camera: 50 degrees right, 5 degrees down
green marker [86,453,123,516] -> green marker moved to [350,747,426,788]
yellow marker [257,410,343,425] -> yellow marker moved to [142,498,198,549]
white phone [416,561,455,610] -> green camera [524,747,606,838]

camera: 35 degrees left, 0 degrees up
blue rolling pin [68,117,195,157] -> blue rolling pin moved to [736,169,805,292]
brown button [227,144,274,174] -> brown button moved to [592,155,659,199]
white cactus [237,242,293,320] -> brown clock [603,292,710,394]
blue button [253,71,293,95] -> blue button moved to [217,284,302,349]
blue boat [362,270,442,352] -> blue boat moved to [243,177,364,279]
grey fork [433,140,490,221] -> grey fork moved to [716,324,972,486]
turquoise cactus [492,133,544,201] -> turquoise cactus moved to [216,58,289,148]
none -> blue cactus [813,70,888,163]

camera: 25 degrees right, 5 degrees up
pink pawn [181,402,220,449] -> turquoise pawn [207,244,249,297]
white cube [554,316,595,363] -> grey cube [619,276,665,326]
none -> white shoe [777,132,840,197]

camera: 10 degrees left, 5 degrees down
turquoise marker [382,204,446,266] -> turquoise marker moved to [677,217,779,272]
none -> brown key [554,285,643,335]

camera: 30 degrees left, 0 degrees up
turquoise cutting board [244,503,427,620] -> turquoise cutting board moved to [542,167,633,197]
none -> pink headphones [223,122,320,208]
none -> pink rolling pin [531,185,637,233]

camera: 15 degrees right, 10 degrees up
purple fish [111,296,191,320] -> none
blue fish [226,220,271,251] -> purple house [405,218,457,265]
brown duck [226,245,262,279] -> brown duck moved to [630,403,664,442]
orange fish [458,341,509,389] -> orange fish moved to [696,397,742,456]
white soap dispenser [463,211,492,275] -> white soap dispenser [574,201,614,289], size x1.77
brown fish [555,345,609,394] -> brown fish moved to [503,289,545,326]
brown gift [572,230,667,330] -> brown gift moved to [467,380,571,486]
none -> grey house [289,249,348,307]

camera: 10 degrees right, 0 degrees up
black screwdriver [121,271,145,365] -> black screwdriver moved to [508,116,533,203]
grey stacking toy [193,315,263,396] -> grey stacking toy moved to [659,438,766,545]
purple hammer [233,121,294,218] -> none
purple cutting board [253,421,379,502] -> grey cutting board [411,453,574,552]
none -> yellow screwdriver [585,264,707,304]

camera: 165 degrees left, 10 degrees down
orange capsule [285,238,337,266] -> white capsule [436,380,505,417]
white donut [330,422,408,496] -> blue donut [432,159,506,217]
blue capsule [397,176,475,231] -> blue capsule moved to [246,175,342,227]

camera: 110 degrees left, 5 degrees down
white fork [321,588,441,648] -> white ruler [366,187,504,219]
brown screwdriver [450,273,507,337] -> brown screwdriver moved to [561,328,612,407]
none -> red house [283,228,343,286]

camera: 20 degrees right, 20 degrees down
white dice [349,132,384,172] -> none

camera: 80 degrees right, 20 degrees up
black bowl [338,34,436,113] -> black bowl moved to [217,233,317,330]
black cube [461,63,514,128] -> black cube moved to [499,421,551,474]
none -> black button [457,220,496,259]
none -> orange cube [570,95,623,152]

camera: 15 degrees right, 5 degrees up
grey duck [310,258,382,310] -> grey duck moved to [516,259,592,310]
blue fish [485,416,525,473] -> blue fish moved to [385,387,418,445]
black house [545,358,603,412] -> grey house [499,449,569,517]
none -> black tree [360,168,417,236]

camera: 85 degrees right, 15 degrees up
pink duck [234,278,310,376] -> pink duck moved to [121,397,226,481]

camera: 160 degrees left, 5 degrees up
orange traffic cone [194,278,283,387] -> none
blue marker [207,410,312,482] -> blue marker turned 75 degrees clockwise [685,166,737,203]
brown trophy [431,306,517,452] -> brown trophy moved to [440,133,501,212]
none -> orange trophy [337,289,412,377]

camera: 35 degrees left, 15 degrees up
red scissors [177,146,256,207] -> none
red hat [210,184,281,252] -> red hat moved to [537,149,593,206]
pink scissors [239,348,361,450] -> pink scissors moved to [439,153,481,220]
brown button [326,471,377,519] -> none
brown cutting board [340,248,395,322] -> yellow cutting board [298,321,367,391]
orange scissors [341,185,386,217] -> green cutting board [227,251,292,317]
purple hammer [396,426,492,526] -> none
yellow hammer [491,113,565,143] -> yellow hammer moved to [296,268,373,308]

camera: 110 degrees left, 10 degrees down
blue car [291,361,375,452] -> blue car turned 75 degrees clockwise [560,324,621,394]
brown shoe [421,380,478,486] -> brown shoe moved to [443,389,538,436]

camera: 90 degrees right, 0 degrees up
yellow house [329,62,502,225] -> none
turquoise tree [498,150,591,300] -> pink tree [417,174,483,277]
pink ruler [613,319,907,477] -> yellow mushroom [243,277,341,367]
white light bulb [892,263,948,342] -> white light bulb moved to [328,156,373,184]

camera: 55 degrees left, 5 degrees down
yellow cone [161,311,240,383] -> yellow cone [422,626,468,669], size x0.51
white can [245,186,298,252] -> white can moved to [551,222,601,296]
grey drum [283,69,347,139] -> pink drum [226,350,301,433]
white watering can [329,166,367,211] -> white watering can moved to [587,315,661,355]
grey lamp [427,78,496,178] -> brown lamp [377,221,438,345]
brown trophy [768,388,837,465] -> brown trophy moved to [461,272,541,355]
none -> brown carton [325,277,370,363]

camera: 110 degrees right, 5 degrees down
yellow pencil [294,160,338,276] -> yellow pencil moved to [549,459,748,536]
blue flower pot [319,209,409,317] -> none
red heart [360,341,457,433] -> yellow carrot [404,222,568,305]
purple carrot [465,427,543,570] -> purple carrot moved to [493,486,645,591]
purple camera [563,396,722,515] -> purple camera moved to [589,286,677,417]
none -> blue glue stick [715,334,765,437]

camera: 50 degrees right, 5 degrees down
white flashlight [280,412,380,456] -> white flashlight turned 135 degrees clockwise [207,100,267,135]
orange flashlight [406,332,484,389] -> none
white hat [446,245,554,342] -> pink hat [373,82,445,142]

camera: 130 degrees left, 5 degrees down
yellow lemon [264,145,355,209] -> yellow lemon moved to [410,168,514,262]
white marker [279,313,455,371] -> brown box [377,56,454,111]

• • • • • • •

■ **PROBLEM**
What must be returned is a bare number, the count of lines in the entries holding the string "yellow".

■ **SOLUTION TO THIS PROBLEM**
10